▶ **About this exercise**
Wherever the string "brown" shows up in the material below, copy that line.

========

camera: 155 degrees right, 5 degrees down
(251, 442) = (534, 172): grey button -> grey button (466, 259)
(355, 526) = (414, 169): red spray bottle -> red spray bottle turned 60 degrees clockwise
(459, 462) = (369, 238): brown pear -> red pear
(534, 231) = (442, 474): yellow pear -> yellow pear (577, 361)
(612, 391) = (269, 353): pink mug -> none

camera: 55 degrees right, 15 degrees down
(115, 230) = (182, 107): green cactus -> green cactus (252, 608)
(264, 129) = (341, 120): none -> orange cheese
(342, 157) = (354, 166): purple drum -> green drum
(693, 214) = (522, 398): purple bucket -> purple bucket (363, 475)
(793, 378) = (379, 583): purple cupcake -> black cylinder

========

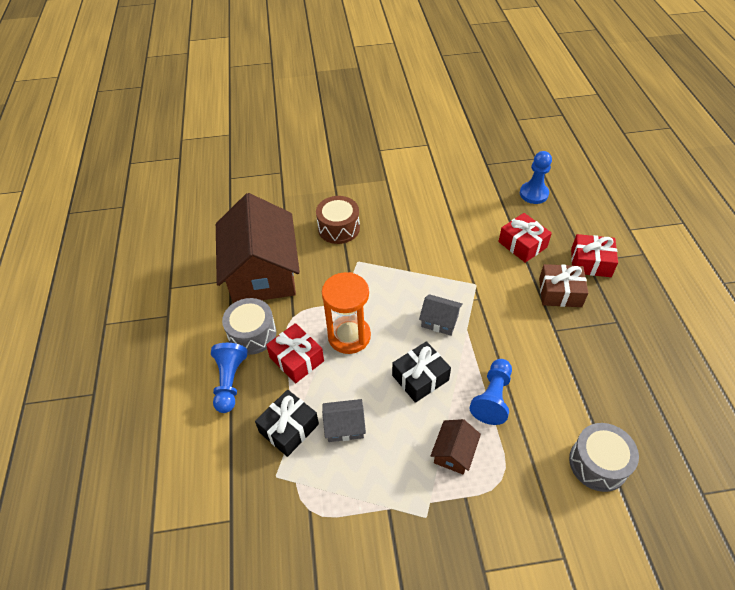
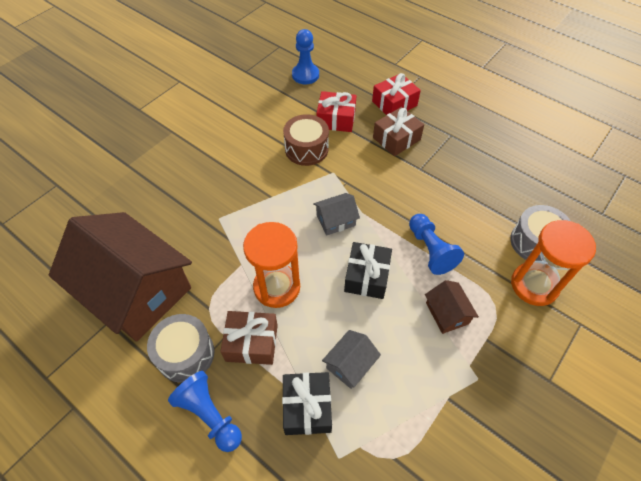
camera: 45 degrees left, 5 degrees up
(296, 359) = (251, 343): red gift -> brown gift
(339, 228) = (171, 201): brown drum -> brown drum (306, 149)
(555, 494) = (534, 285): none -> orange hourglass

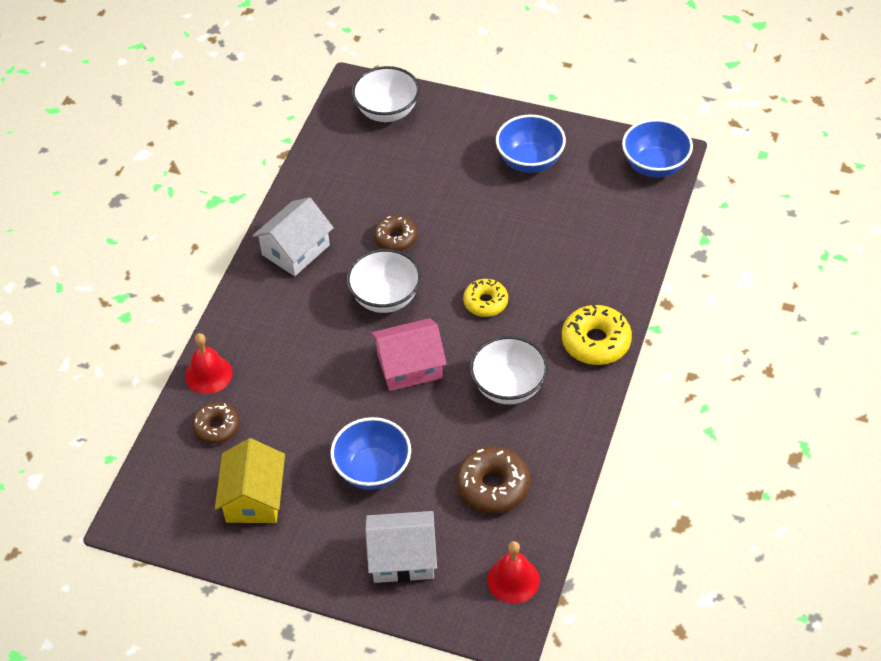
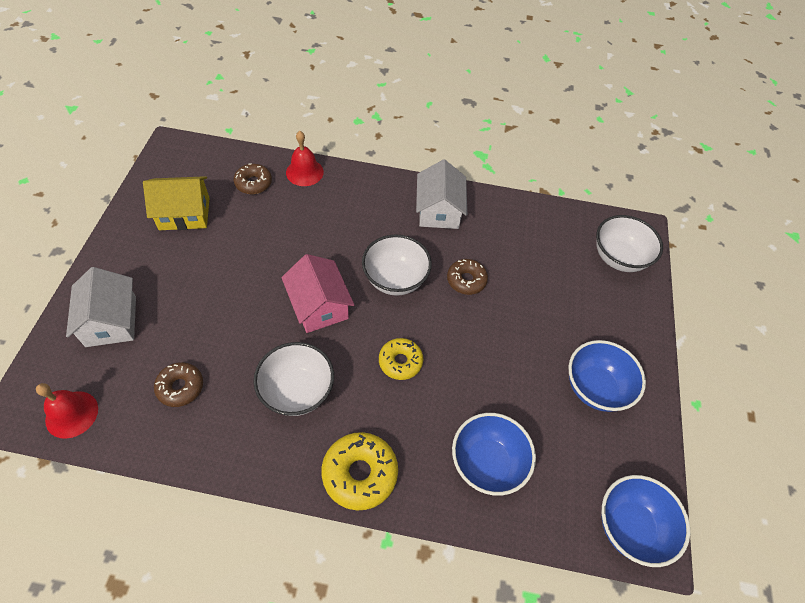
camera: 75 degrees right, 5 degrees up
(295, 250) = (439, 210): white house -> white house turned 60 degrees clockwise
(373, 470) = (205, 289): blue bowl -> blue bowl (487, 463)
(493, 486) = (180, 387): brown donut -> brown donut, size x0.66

========

▶ **Result for this exercise**
(459, 462) = (369, 238): brown pear -> red pear
(296, 359) = (251, 343): red gift -> brown gift
(339, 228) = (171, 201): brown drum -> brown drum (306, 149)
(493, 486) = (180, 387): brown donut -> brown donut, size x0.66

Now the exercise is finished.